Search the listing below, and show each line that includes the word "resize".

Records for this task:

=-=-=

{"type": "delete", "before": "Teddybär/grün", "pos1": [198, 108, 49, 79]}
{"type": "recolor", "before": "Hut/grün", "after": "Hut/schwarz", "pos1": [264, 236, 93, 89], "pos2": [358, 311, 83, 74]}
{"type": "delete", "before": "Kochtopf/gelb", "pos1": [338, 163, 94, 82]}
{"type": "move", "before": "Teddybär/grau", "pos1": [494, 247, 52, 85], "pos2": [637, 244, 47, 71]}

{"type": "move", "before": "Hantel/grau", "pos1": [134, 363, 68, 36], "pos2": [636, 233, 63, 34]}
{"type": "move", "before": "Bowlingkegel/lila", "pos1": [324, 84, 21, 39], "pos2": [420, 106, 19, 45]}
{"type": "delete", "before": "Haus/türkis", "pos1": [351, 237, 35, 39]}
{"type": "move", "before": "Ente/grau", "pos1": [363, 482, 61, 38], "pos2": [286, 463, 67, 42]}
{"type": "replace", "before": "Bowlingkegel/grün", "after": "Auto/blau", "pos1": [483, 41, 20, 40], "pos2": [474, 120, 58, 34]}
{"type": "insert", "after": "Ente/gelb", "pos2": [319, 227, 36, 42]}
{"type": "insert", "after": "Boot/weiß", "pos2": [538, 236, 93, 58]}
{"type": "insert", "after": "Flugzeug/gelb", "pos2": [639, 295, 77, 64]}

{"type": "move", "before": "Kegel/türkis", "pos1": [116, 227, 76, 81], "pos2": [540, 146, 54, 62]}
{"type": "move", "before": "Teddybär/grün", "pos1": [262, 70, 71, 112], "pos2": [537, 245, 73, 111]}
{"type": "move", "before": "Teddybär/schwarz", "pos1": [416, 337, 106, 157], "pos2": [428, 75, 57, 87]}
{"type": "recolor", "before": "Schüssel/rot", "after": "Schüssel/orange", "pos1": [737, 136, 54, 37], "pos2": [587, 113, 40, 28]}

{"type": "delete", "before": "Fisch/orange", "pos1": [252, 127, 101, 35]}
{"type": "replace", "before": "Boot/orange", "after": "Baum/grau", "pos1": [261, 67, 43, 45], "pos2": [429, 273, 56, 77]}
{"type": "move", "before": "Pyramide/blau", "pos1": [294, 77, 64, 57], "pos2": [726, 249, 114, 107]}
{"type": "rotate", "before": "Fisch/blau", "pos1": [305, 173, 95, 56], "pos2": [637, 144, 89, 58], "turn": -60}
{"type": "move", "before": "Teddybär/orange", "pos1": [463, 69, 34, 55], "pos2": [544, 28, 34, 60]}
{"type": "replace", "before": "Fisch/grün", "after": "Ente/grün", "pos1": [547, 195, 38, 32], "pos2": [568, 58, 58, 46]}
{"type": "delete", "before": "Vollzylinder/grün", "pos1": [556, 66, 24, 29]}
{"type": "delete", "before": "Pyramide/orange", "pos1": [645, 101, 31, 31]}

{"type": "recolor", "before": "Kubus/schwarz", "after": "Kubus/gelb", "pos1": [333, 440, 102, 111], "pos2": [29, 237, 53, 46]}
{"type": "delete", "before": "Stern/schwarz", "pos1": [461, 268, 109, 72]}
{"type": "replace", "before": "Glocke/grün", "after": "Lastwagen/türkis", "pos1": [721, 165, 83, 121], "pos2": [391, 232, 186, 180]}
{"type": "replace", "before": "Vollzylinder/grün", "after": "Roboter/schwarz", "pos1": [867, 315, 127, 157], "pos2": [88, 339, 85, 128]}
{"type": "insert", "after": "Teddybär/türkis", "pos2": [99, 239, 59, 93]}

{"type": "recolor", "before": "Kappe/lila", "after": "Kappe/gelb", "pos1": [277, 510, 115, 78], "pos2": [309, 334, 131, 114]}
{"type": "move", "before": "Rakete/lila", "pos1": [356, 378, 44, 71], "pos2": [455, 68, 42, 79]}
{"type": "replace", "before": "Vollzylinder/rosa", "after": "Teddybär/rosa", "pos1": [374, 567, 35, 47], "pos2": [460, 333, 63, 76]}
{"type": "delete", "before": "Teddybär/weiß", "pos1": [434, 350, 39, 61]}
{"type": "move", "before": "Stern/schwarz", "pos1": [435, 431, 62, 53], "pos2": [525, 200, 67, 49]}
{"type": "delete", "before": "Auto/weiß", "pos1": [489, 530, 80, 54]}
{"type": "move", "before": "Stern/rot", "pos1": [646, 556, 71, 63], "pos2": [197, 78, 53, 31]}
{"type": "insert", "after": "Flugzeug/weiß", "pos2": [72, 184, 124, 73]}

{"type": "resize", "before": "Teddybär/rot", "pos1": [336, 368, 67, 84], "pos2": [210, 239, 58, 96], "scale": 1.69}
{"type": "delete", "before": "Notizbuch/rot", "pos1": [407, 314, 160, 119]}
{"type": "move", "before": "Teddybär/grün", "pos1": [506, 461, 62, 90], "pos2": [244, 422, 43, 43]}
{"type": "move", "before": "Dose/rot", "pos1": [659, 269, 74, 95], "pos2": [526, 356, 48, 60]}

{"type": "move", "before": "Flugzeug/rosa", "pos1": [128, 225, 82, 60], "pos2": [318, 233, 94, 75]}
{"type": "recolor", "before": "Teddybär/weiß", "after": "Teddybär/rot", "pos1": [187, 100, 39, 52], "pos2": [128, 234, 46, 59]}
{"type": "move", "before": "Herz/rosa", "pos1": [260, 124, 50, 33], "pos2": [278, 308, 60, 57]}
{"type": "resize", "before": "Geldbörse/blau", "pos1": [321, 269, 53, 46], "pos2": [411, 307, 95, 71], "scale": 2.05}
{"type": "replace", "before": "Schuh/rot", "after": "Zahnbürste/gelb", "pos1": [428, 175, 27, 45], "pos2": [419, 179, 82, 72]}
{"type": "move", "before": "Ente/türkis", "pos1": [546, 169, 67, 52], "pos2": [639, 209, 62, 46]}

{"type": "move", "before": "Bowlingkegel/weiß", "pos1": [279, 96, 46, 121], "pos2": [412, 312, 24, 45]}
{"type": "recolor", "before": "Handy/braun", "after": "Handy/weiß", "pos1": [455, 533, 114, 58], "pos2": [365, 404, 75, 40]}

=-=-=

Problem solution:
{"type": "resize", "before": "Teddybär/rot", "pos1": [336, 368, 67, 84], "pos2": [210, 239, 58, 96], "scale": 1.69}
{"type": "resize", "before": "Geldbörse/blau", "pos1": [321, 269, 53, 46], "pos2": [411, 307, 95, 71], "scale": 2.05}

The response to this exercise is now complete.